> **WHAT YOU WILL DO**
Change every "GUI agent" in the records to "screen assistant", and give all the lines again with nothing else altered.

> **STORED RECORDS**

>>>

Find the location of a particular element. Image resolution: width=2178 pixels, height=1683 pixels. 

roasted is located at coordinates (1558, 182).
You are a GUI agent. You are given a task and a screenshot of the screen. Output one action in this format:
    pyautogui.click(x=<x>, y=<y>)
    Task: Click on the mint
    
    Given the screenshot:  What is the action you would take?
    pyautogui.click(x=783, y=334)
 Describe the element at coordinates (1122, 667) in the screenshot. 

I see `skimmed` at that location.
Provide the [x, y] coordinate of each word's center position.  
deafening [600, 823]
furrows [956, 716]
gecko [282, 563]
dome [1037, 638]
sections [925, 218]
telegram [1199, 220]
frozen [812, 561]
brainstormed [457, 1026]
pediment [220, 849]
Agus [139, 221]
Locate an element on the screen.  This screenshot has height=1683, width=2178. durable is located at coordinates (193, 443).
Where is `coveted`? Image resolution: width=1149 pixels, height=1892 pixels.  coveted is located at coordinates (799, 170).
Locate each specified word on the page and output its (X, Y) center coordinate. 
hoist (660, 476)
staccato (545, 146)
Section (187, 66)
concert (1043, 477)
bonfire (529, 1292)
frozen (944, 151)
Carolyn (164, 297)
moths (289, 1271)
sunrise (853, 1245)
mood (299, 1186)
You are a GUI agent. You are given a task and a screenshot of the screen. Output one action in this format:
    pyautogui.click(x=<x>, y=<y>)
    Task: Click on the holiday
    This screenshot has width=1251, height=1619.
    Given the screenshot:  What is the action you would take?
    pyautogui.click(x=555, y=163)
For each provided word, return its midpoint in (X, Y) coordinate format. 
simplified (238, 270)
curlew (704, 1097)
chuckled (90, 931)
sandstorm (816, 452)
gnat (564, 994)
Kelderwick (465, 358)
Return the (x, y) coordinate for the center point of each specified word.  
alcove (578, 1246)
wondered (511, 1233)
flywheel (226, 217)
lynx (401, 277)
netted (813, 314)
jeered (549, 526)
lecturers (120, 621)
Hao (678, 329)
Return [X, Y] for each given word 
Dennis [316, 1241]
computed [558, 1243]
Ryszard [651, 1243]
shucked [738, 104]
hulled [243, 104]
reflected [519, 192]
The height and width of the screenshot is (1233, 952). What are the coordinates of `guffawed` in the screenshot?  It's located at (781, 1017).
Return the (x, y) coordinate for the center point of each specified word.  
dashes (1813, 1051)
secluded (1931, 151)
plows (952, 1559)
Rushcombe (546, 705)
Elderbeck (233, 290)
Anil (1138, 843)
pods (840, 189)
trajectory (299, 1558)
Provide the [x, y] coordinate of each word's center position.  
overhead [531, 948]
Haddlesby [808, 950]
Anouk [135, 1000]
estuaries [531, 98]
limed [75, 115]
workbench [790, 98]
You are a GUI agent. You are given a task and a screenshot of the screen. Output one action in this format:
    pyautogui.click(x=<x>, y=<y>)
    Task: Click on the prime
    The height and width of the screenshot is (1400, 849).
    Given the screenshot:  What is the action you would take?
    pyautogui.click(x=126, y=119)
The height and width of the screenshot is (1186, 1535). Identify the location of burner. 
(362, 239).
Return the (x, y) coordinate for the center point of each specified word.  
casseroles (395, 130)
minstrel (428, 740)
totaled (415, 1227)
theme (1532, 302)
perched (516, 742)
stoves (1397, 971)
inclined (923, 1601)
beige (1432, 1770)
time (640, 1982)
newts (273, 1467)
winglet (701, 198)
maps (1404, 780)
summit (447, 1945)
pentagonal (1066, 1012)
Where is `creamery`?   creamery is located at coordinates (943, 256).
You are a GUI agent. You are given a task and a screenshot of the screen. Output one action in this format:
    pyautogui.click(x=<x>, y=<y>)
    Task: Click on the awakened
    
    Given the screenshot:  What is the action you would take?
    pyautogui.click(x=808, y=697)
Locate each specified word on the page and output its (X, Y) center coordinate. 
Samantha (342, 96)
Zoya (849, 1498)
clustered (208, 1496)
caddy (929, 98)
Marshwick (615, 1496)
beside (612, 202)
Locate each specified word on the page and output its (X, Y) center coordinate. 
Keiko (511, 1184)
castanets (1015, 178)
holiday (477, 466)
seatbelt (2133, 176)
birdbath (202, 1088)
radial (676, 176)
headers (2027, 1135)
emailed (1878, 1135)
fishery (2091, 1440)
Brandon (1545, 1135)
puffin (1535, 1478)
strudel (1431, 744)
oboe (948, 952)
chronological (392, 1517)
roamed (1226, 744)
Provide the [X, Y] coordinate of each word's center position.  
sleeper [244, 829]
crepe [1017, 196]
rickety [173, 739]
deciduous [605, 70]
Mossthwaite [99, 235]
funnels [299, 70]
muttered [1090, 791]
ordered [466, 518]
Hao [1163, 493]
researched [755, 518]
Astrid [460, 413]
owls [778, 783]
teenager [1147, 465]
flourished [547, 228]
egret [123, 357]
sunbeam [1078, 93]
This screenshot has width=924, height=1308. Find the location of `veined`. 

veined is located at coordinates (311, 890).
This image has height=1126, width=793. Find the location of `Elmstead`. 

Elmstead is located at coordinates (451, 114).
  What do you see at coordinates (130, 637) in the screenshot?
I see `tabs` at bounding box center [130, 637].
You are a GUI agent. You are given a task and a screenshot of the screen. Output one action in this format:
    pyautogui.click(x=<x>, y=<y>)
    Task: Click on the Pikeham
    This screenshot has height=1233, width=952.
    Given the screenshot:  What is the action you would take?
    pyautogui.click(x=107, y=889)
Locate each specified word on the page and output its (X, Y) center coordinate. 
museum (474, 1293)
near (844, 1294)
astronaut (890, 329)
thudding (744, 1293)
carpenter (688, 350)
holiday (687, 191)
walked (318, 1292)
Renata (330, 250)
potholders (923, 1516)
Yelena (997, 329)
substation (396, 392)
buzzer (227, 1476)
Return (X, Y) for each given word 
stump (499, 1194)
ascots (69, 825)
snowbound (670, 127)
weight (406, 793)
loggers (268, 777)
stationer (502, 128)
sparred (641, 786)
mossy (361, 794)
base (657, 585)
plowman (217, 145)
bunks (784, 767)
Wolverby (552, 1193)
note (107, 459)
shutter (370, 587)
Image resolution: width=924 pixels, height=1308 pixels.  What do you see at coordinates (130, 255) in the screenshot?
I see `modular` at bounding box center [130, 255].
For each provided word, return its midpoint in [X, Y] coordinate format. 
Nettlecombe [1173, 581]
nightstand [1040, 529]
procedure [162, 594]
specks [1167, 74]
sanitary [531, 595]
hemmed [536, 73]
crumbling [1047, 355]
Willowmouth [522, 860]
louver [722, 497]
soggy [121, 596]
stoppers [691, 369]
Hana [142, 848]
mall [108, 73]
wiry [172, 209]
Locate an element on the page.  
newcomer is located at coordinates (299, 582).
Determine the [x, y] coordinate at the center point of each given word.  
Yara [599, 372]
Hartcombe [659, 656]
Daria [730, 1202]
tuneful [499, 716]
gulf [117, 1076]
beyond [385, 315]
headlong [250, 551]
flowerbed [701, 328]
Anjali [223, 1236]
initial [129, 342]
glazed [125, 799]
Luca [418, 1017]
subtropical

<<<

> **SOLUTION TO THIS PROBLEM**
Find the location of a particular element. Image resolution: width=2178 pixels, height=1683 pixels. 

roasted is located at coordinates (1558, 182).
You are a screen assistant. You are given a task and a screenshot of the screen. Output one action in this format:
    pyautogui.click(x=<x>, y=<y>)
    Task: Click on the mint
    
    Given the screenshot:  What is the action you would take?
    pyautogui.click(x=783, y=334)
 Describe the element at coordinates (1122, 667) in the screenshot. 

I see `skimmed` at that location.
Provide the [x, y] coordinate of each word's center position.  
deafening [600, 823]
furrows [956, 716]
gecko [282, 563]
dome [1037, 638]
sections [925, 218]
telegram [1199, 220]
frozen [812, 561]
brainstormed [457, 1026]
pediment [220, 849]
Agus [139, 221]
Locate an element on the screen.  This screenshot has height=1683, width=2178. durable is located at coordinates (193, 443).
Where is `coveted`? Image resolution: width=1149 pixels, height=1892 pixels.  coveted is located at coordinates (799, 170).
Locate each specified word on the page and output its (X, Y) center coordinate. 
hoist (660, 476)
staccato (545, 146)
Section (187, 66)
concert (1043, 477)
bonfire (529, 1292)
frozen (944, 151)
Carolyn (164, 297)
moths (289, 1271)
sunrise (853, 1245)
mood (299, 1186)
You are a screen assistant. You are given a task and a screenshot of the screen. Output one action in this format:
    pyautogui.click(x=<x>, y=<y>)
    Task: Click on the holiday
    This screenshot has width=1251, height=1619.
    Given the screenshot:  What is the action you would take?
    pyautogui.click(x=555, y=163)
For each provided word, return its midpoint in (X, Y) coordinate format. 
simplified (238, 270)
curlew (704, 1097)
chuckled (90, 931)
sandstorm (816, 452)
gnat (564, 994)
Kelderwick (465, 358)
Return the (x, y) coordinate for the center point of each specified word.  
alcove (578, 1246)
wondered (511, 1233)
flywheel (226, 217)
lynx (401, 277)
netted (813, 314)
jeered (549, 526)
lecturers (120, 621)
Hao (678, 329)
Return [X, Y] for each given word 
Dennis [316, 1241]
computed [558, 1243]
Ryszard [651, 1243]
shucked [738, 104]
hulled [243, 104]
reflected [519, 192]
The height and width of the screenshot is (1233, 952). What are the coordinates of `guffawed` in the screenshot?  It's located at (781, 1017).
Return the (x, y) coordinate for the center point of each specified word.  
dashes (1813, 1051)
secluded (1931, 151)
plows (952, 1559)
Rushcombe (546, 705)
Elderbeck (233, 290)
Anil (1138, 843)
pods (840, 189)
trajectory (299, 1558)
Provide the [x, y] coordinate of each word's center position.  
overhead [531, 948]
Haddlesby [808, 950]
Anouk [135, 1000]
estuaries [531, 98]
limed [75, 115]
workbench [790, 98]
You are a screen assistant. You are given a task and a screenshot of the screen. Output one action in this format:
    pyautogui.click(x=<x>, y=<y>)
    Task: Click on the prime
    The height and width of the screenshot is (1400, 849).
    Given the screenshot:  What is the action you would take?
    pyautogui.click(x=126, y=119)
The height and width of the screenshot is (1186, 1535). Identify the location of burner. 
(362, 239).
Return the (x, y) coordinate for the center point of each specified word.  
casseroles (395, 130)
minstrel (428, 740)
totaled (415, 1227)
theme (1532, 302)
perched (516, 742)
stoves (1397, 971)
inclined (923, 1601)
beige (1432, 1770)
time (640, 1982)
newts (273, 1467)
winglet (701, 198)
maps (1404, 780)
summit (447, 1945)
pentagonal (1066, 1012)
Where is `creamery`?   creamery is located at coordinates (943, 256).
You are a screen assistant. You are given a task and a screenshot of the screen. Output one action in this format:
    pyautogui.click(x=<x>, y=<y>)
    Task: Click on the awakened
    
    Given the screenshot:  What is the action you would take?
    pyautogui.click(x=808, y=697)
Locate each specified word on the page and output its (X, Y) center coordinate. 
Samantha (342, 96)
Zoya (849, 1498)
clustered (208, 1496)
caddy (929, 98)
Marshwick (615, 1496)
beside (612, 202)
Locate each specified word on the page and output its (X, Y) center coordinate. 
Keiko (511, 1184)
castanets (1015, 178)
holiday (477, 466)
seatbelt (2133, 176)
birdbath (202, 1088)
radial (676, 176)
headers (2027, 1135)
emailed (1878, 1135)
fishery (2091, 1440)
Brandon (1545, 1135)
puffin (1535, 1478)
strudel (1431, 744)
oboe (948, 952)
chronological (392, 1517)
roamed (1226, 744)
Provide the [X, Y] coordinate of each word's center position.  
sleeper [244, 829]
crepe [1017, 196]
rickety [173, 739]
deciduous [605, 70]
Mossthwaite [99, 235]
funnels [299, 70]
muttered [1090, 791]
ordered [466, 518]
Hao [1163, 493]
researched [755, 518]
Astrid [460, 413]
owls [778, 783]
teenager [1147, 465]
flourished [547, 228]
egret [123, 357]
sunbeam [1078, 93]
This screenshot has width=924, height=1308. Find the location of `veined`. 

veined is located at coordinates (311, 890).
This image has height=1126, width=793. Find the location of `Elmstead`. 

Elmstead is located at coordinates (451, 114).
  What do you see at coordinates (130, 637) in the screenshot?
I see `tabs` at bounding box center [130, 637].
You are a screen assistant. You are given a task and a screenshot of the screen. Output one action in this format:
    pyautogui.click(x=<x>, y=<y>)
    Task: Click on the Pikeham
    This screenshot has height=1233, width=952.
    Given the screenshot:  What is the action you would take?
    pyautogui.click(x=107, y=889)
Locate each specified word on the page and output its (X, Y) center coordinate. 
museum (474, 1293)
near (844, 1294)
astronaut (890, 329)
thudding (744, 1293)
carpenter (688, 350)
holiday (687, 191)
walked (318, 1292)
Renata (330, 250)
potholders (923, 1516)
Yelena (997, 329)
substation (396, 392)
buzzer (227, 1476)
Return (X, Y) for each given word 
stump (499, 1194)
ascots (69, 825)
snowbound (670, 127)
weight (406, 793)
loggers (268, 777)
stationer (502, 128)
sparred (641, 786)
mossy (361, 794)
base (657, 585)
plowman (217, 145)
bunks (784, 767)
Wolverby (552, 1193)
note (107, 459)
shutter (370, 587)
Image resolution: width=924 pixels, height=1308 pixels.  What do you see at coordinates (130, 255) in the screenshot?
I see `modular` at bounding box center [130, 255].
For each provided word, return its midpoint in [X, Y] coordinate format. 
Nettlecombe [1173, 581]
nightstand [1040, 529]
procedure [162, 594]
specks [1167, 74]
sanitary [531, 595]
hemmed [536, 73]
crumbling [1047, 355]
Willowmouth [522, 860]
louver [722, 497]
soggy [121, 596]
stoppers [691, 369]
Hana [142, 848]
mall [108, 73]
wiry [172, 209]
Locate an element on the page.  
newcomer is located at coordinates (299, 582).
Determine the [x, y] coordinate at the center point of each given word.  
Yara [599, 372]
Hartcombe [659, 656]
Daria [730, 1202]
tuneful [499, 716]
gulf [117, 1076]
beyond [385, 315]
headlong [250, 551]
flowerbed [701, 328]
Anjali [223, 1236]
initial [129, 342]
glazed [125, 799]
Luca [418, 1017]
subtropical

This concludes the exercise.